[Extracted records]
——

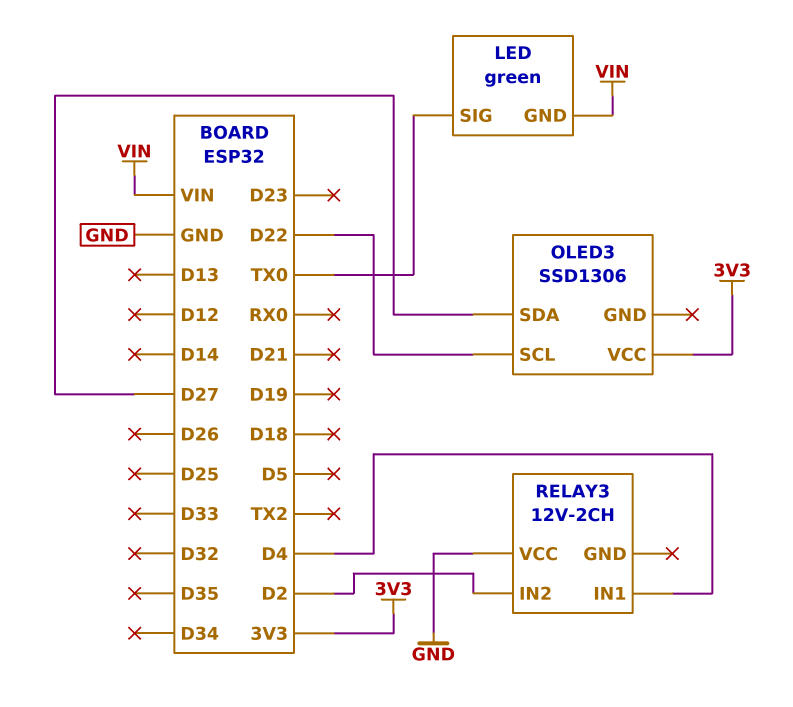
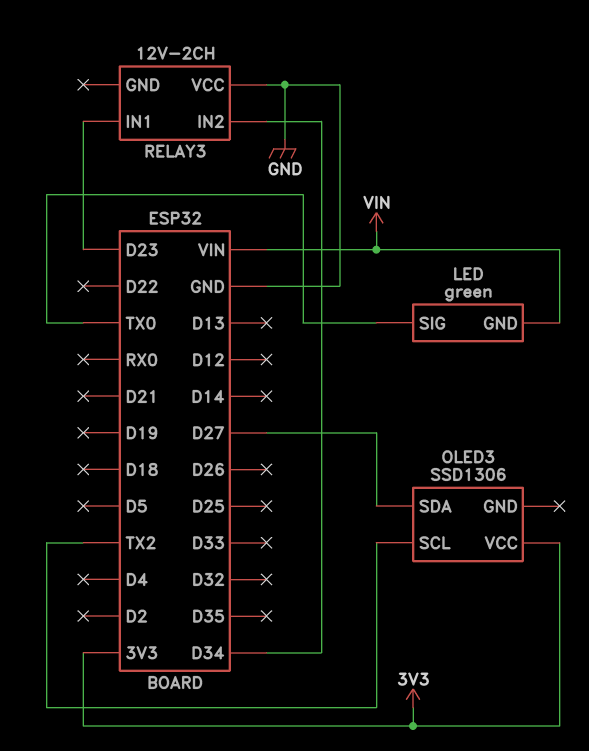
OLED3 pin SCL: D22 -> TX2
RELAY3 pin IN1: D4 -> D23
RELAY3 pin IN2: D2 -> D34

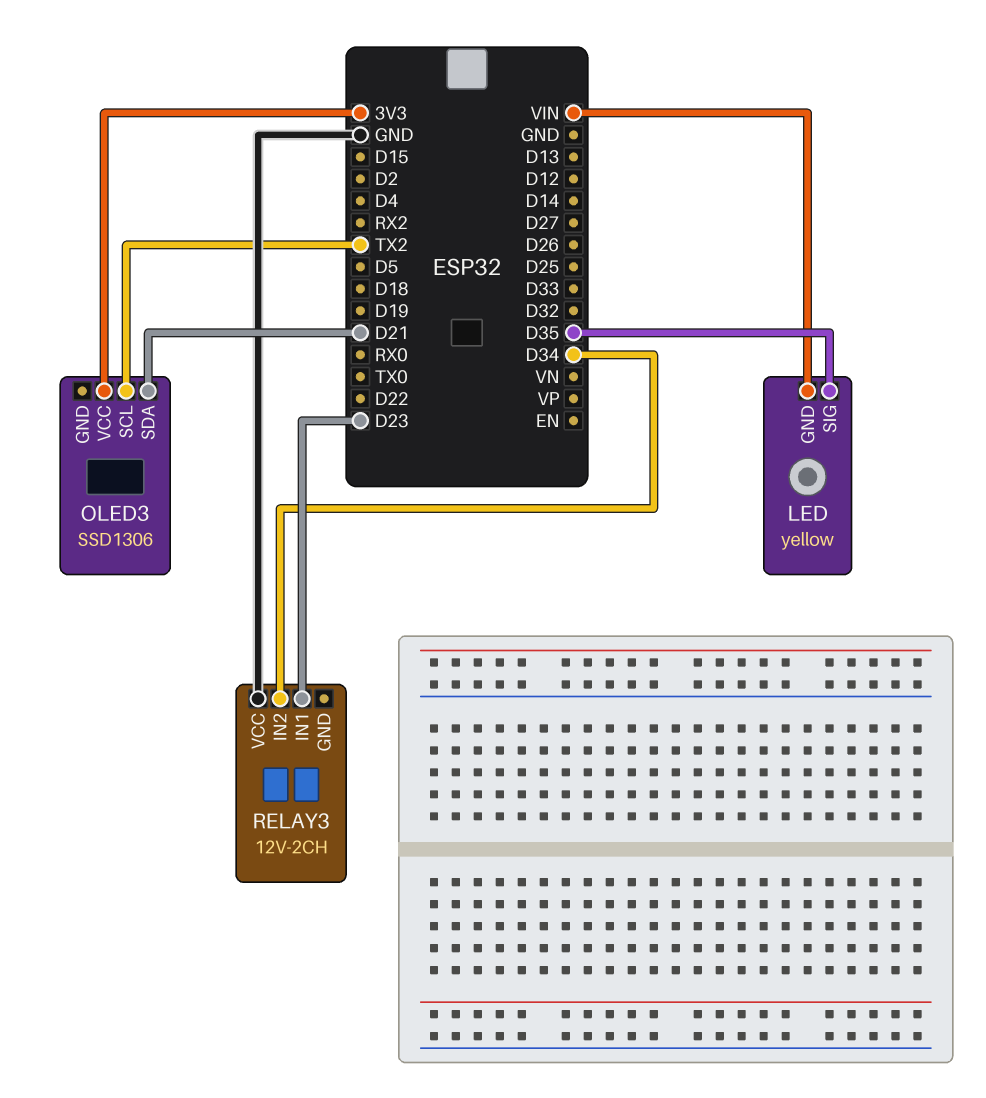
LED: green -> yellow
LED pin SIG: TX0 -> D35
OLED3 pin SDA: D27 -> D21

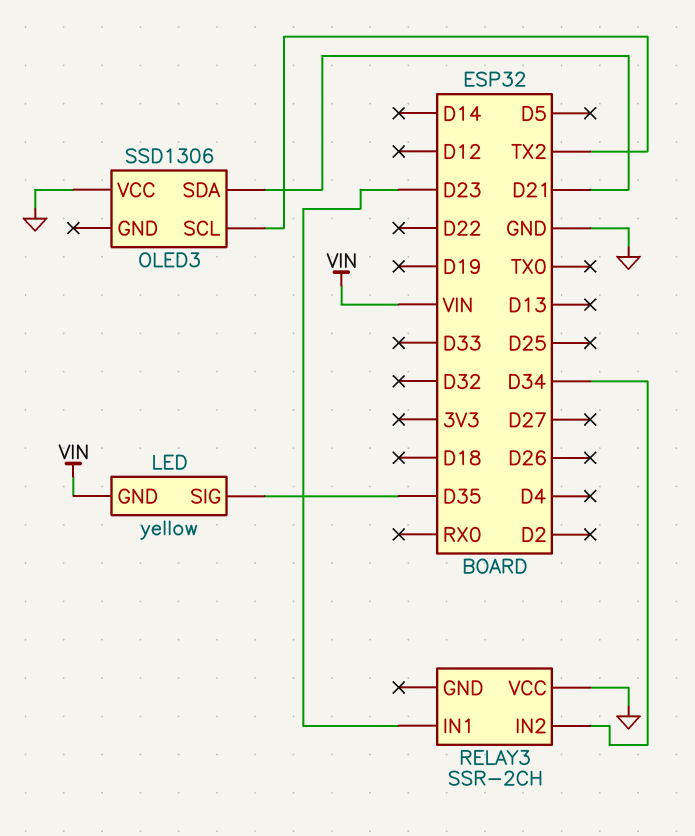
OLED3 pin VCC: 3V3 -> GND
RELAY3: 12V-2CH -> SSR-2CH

——

■ Task goal ■
The records need to be restated word for word, minus any images.

■ Solution to this task ■
OLED3 pin SCL: D22 -> TX2
RELAY3 pin IN1: D4 -> D23
RELAY3 pin IN2: D2 -> D34

LED: green -> yellow
LED pin SIG: TX0 -> D35
OLED3 pin SDA: D27 -> D21

OLED3 pin VCC: 3V3 -> GND
RELAY3: 12V-2CH -> SSR-2CH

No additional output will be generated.